### What to produce
Reproduce the entire listing exactly. Leave the pictures out.
□ □ □ □
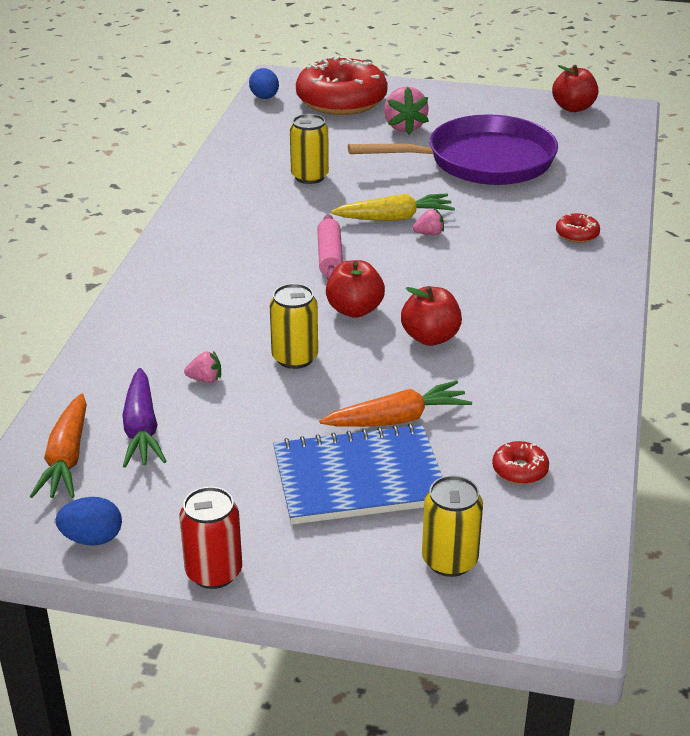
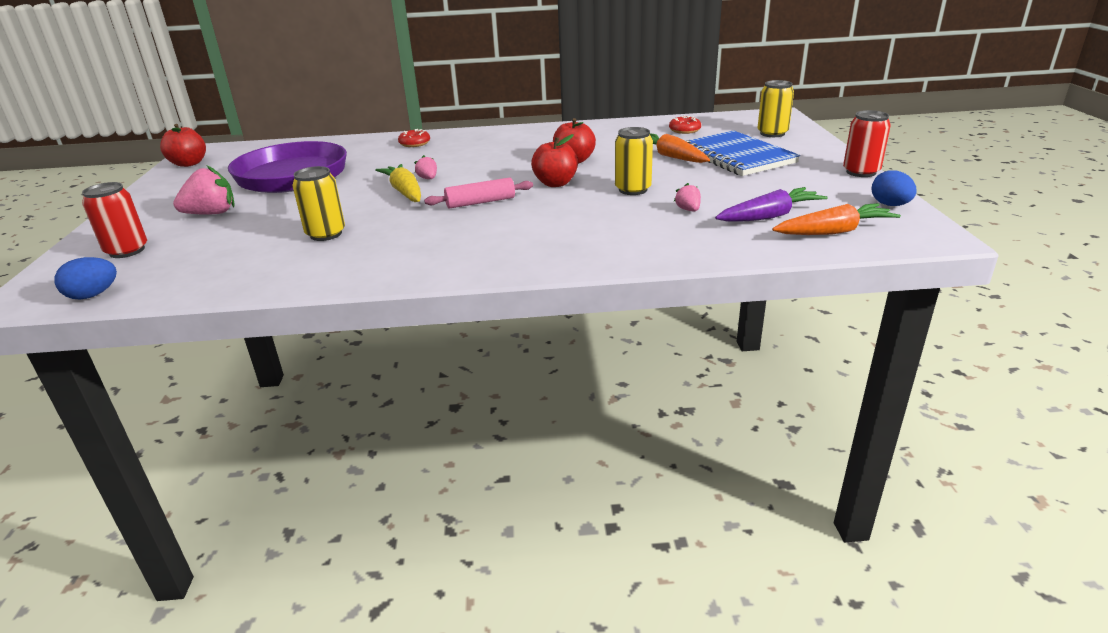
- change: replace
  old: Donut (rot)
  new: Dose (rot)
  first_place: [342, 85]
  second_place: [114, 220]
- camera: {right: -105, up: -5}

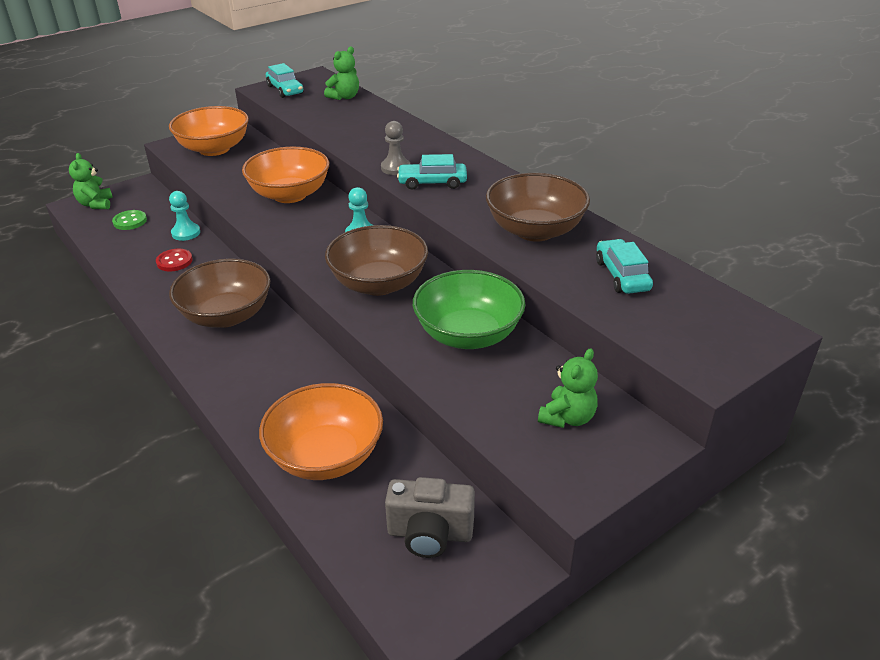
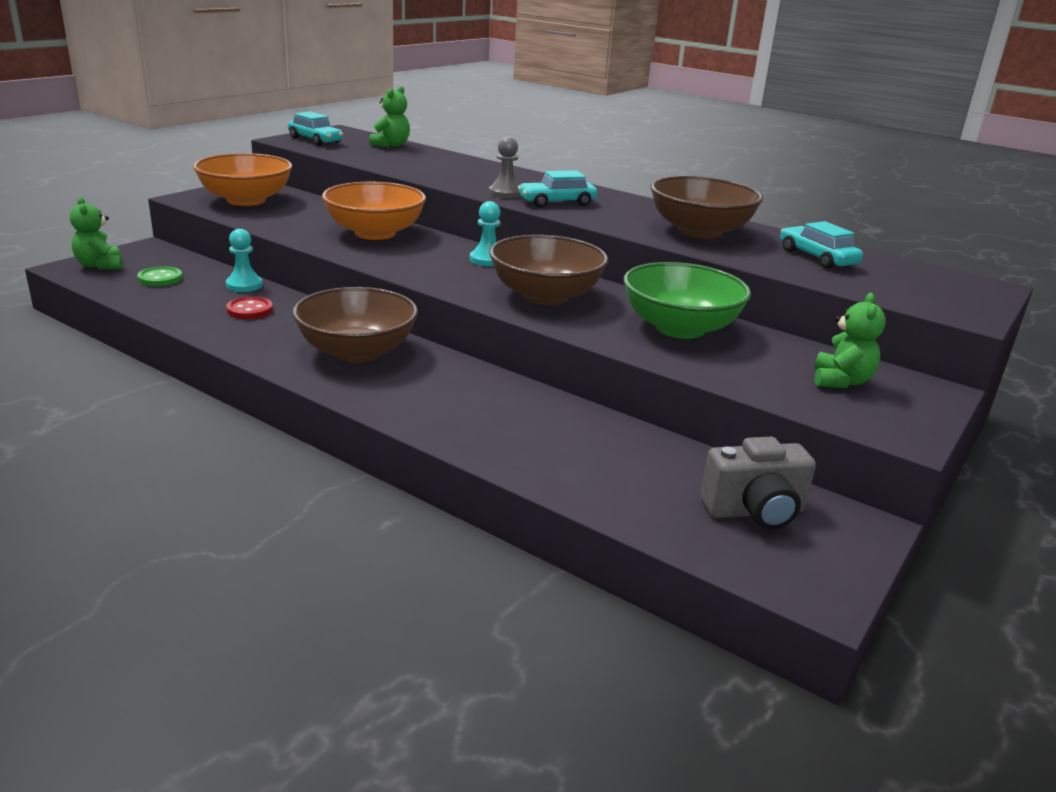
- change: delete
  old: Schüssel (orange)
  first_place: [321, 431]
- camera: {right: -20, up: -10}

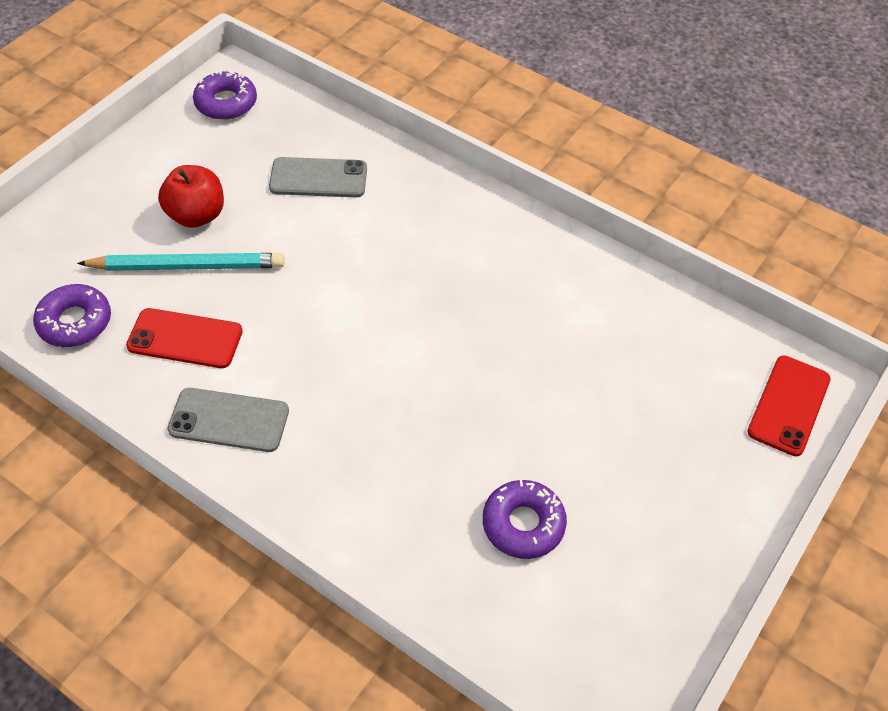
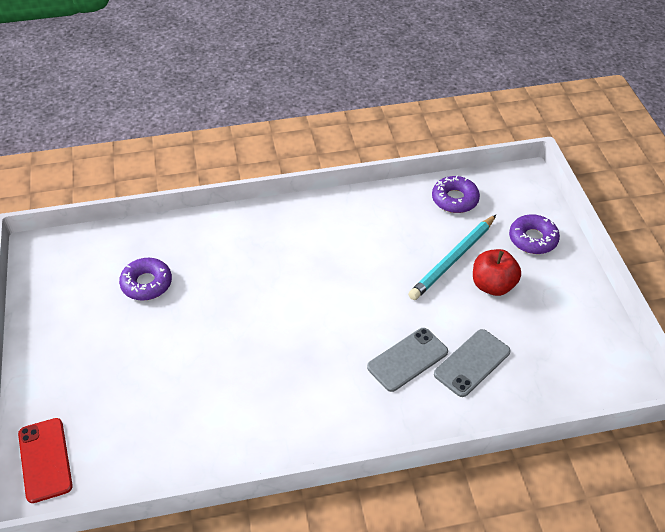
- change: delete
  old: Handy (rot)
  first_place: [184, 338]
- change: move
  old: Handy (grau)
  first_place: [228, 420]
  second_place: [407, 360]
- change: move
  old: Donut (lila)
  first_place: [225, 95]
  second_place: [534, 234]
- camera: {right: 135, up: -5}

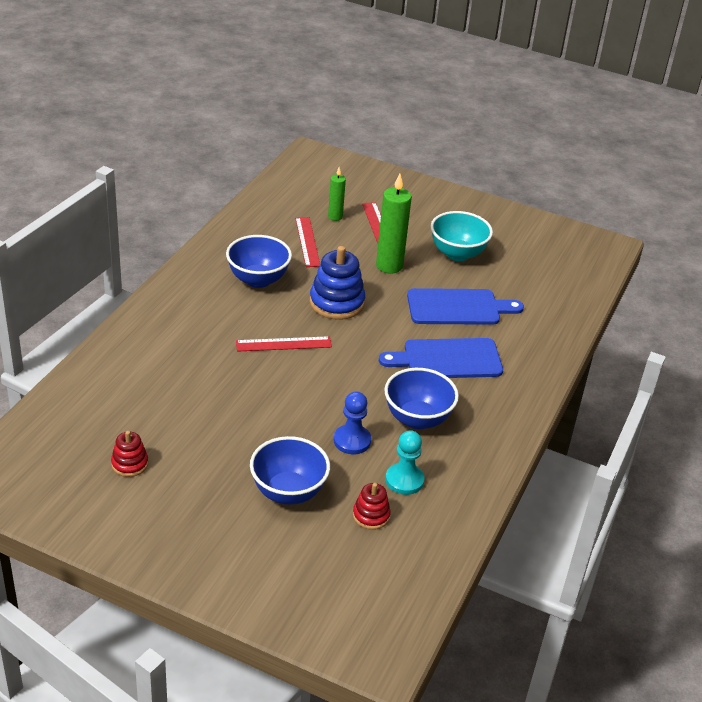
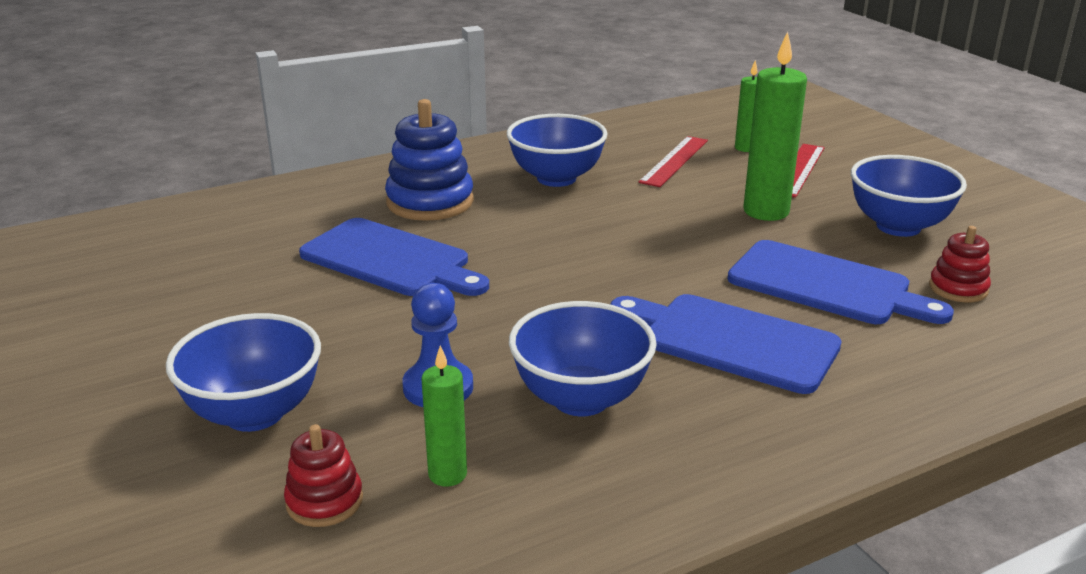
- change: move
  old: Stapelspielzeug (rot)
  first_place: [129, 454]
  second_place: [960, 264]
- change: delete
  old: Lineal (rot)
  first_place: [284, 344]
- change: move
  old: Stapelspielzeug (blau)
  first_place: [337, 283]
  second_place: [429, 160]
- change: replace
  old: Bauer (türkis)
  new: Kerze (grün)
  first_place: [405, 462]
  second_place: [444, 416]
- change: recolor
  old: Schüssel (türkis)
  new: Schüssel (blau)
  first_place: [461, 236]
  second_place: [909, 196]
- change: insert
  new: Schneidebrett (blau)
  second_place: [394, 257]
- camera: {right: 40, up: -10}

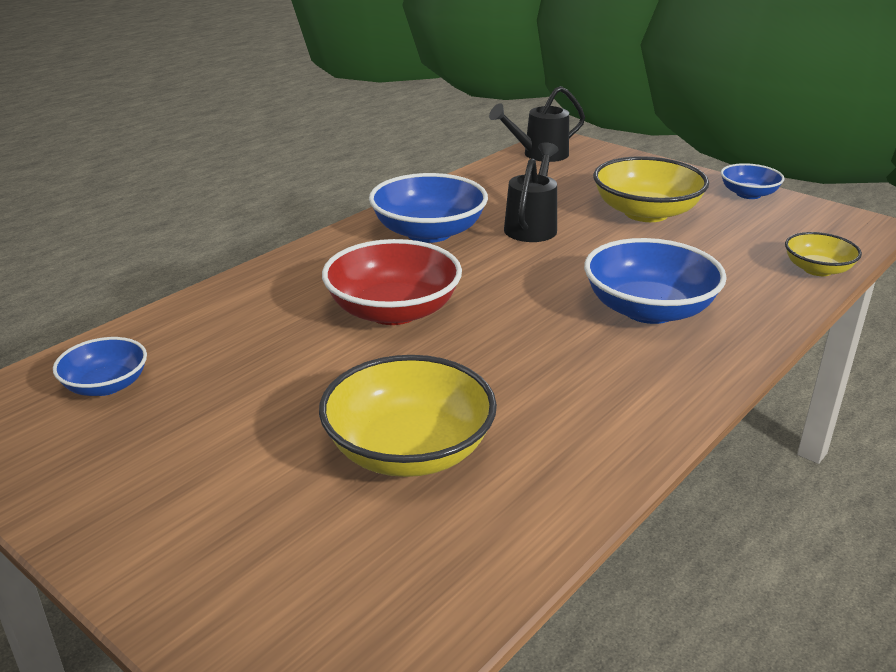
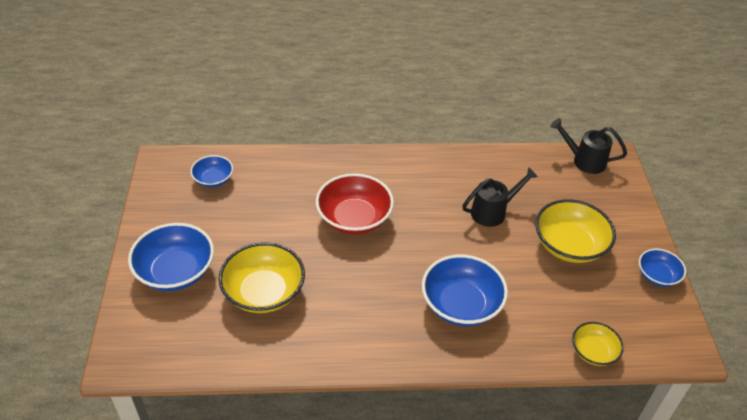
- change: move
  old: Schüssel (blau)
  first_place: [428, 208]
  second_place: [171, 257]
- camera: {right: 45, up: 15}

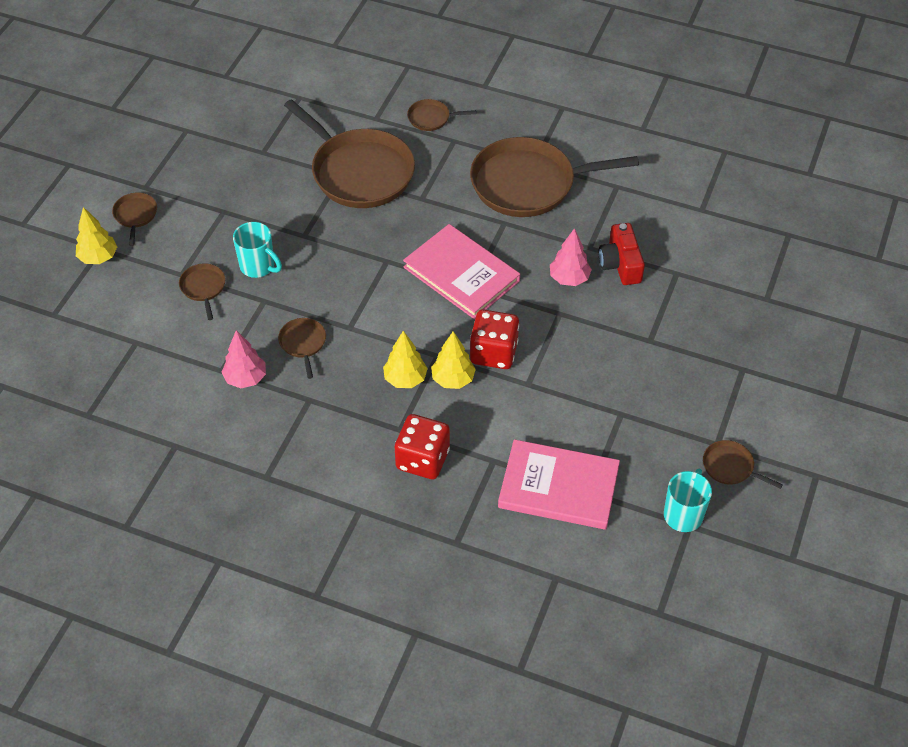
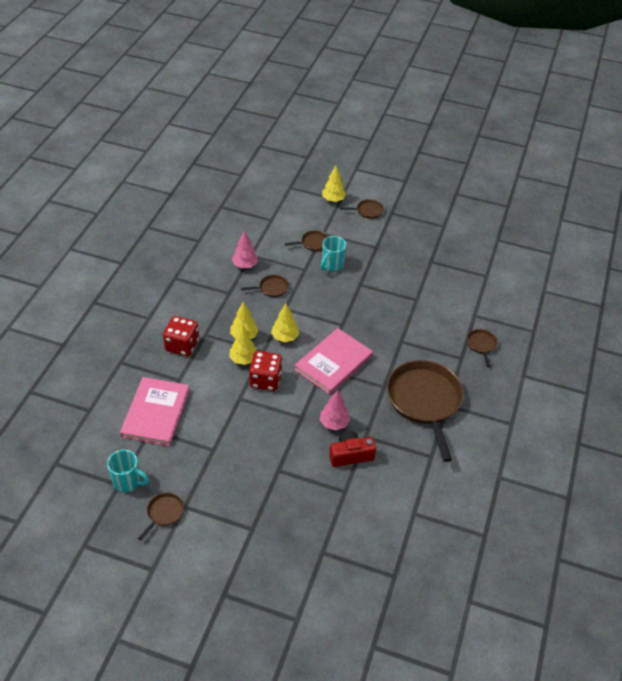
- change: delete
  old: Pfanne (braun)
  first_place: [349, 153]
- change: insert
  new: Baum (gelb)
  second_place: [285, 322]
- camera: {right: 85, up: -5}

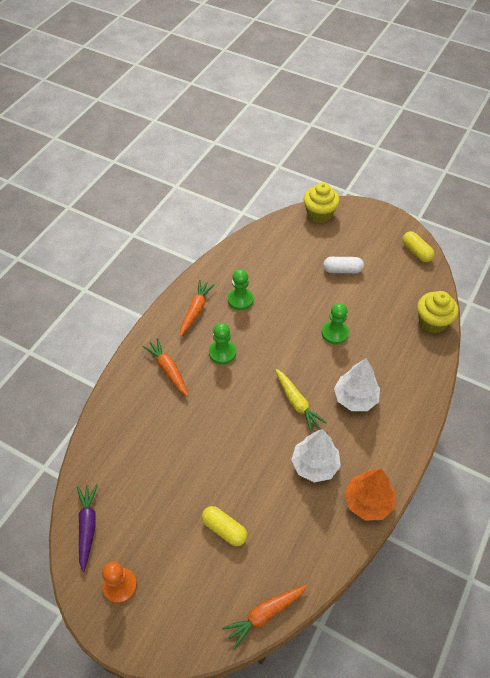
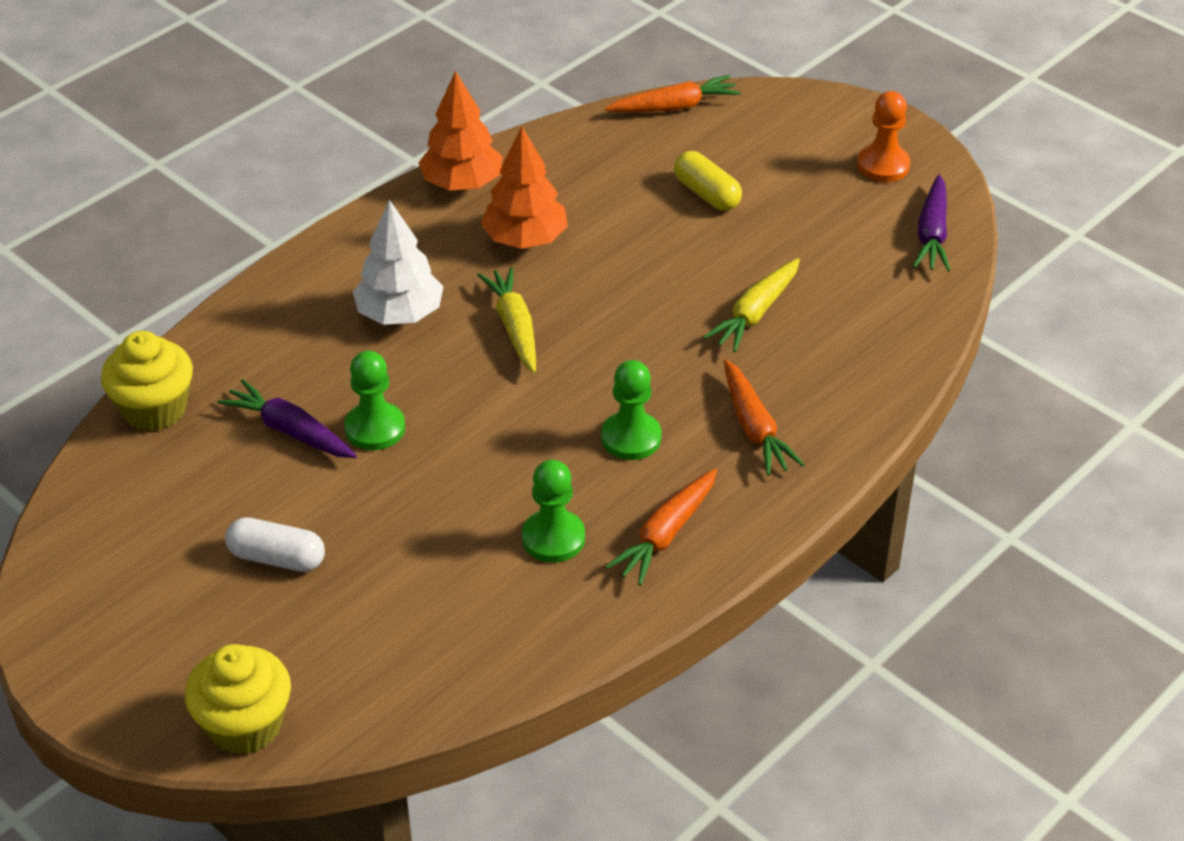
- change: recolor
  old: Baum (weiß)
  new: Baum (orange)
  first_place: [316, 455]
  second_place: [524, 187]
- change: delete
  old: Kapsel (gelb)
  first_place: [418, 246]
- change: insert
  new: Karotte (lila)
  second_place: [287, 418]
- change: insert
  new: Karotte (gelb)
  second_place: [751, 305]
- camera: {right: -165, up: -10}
□ □ □ □
### Reply
- change: replace
  old: Donut (rot)
  new: Dose (rot)
  first_place: [342, 85]
  second_place: [114, 220]
- camera: {right: -105, up: -5}

- change: delete
  old: Schüssel (orange)
  first_place: [321, 431]
- camera: {right: -20, up: -10}

- change: delete
  old: Handy (rot)
  first_place: [184, 338]
- change: move
  old: Handy (grau)
  first_place: [228, 420]
  second_place: [407, 360]
- change: move
  old: Donut (lila)
  first_place: [225, 95]
  second_place: [534, 234]
- camera: {right: 135, up: -5}

- change: move
  old: Stapelspielzeug (rot)
  first_place: [129, 454]
  second_place: [960, 264]
- change: delete
  old: Lineal (rot)
  first_place: [284, 344]
- change: move
  old: Stapelspielzeug (blau)
  first_place: [337, 283]
  second_place: [429, 160]
- change: replace
  old: Bauer (türkis)
  new: Kerze (grün)
  first_place: [405, 462]
  second_place: [444, 416]
- change: recolor
  old: Schüssel (türkis)
  new: Schüssel (blau)
  first_place: [461, 236]
  second_place: [909, 196]
- change: insert
  new: Schneidebrett (blau)
  second_place: [394, 257]
- camera: {right: 40, up: -10}

- change: move
  old: Schüssel (blau)
  first_place: [428, 208]
  second_place: [171, 257]
- camera: {right: 45, up: 15}

- change: delete
  old: Pfanne (braun)
  first_place: [349, 153]
- change: insert
  new: Baum (gelb)
  second_place: [285, 322]
- camera: {right: 85, up: -5}

- change: recolor
  old: Baum (weiß)
  new: Baum (orange)
  first_place: [316, 455]
  second_place: [524, 187]
- change: delete
  old: Kapsel (gelb)
  first_place: [418, 246]
- change: insert
  new: Karotte (lila)
  second_place: [287, 418]
- change: insert
  new: Karotte (gelb)
  second_place: [751, 305]
- camera: {right: -165, up: -10}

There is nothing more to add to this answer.